--- Data to examine ---

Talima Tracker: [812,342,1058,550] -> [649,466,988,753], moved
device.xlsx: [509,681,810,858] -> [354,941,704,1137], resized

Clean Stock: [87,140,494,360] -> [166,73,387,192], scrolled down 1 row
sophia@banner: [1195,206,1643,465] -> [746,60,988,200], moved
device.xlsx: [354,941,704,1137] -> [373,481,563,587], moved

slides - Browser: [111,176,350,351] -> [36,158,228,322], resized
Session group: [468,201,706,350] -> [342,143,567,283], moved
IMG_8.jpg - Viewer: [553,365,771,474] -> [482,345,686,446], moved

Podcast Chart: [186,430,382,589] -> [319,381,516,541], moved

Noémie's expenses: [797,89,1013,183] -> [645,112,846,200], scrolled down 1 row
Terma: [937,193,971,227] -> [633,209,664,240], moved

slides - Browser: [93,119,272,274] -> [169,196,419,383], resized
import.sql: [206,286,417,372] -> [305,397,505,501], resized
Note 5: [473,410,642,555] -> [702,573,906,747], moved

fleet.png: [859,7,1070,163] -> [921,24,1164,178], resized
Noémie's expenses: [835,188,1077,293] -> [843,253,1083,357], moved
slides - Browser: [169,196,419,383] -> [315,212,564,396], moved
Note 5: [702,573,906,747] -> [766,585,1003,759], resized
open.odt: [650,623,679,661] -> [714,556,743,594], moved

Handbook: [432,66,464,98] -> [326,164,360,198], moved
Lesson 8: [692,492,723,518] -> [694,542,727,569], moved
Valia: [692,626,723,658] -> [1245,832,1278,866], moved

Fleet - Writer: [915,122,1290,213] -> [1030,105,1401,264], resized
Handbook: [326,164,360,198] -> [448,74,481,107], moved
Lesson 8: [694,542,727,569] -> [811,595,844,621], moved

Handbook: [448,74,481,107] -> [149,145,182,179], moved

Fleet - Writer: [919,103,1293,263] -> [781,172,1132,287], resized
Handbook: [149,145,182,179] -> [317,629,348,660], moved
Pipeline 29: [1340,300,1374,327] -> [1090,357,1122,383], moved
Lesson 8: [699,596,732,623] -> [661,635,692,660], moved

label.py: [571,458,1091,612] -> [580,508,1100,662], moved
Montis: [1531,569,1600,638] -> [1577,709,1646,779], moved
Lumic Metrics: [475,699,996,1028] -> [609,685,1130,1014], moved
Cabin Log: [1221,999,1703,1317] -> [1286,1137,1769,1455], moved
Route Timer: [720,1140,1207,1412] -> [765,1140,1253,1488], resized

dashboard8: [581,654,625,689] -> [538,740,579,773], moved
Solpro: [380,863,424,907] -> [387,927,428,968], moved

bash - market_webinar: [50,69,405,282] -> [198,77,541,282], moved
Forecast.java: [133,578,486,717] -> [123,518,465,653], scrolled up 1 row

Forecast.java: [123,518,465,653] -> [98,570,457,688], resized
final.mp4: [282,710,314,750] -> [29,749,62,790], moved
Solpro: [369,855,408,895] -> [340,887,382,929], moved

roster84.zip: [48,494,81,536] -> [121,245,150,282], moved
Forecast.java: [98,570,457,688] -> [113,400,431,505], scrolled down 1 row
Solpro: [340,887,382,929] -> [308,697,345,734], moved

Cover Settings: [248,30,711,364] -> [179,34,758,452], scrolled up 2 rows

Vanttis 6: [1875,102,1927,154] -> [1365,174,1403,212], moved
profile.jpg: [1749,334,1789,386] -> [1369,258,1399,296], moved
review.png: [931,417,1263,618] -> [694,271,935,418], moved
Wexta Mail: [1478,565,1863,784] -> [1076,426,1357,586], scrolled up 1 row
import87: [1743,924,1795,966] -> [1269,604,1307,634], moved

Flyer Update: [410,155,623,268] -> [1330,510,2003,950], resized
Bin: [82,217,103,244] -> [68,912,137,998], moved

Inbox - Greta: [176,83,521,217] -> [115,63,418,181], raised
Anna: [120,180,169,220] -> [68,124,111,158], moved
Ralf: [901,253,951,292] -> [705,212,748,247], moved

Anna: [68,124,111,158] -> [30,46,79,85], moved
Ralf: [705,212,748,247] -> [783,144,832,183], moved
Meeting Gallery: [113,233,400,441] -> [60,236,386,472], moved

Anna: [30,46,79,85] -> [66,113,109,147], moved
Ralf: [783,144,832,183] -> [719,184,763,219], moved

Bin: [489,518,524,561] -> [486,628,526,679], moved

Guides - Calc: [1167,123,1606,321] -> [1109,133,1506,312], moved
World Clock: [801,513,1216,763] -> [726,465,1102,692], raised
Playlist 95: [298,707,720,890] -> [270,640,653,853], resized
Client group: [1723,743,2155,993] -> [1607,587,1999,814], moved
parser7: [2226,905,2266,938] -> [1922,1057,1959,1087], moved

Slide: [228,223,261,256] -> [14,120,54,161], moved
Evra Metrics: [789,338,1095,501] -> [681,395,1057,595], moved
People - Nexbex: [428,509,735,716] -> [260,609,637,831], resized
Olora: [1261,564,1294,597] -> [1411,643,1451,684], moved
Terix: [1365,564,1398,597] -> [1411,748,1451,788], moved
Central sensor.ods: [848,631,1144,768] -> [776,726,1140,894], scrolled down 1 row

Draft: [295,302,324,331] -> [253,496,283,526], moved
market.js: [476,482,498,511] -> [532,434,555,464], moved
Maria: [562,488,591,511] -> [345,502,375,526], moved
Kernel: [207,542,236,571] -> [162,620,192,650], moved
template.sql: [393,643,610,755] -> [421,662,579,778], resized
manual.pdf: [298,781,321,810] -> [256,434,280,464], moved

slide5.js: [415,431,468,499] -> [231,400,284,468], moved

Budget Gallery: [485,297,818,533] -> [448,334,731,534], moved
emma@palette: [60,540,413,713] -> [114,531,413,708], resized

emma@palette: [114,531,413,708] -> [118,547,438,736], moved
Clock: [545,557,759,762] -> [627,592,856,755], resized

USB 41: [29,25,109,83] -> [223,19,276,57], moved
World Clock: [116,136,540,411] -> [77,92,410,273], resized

---

[Exercise directions] Of the lines above, output exactly those from the line bearing "label.py: [571,458,1091,612] ->" through the line bearing "Route Timer: [720,1140,1207,1412]", inclusive.

[Completed task]
label.py: [571,458,1091,612] -> [580,508,1100,662], moved
Montis: [1531,569,1600,638] -> [1577,709,1646,779], moved
Lumic Metrics: [475,699,996,1028] -> [609,685,1130,1014], moved
Cabin Log: [1221,999,1703,1317] -> [1286,1137,1769,1455], moved
Route Timer: [720,1140,1207,1412] -> [765,1140,1253,1488], resized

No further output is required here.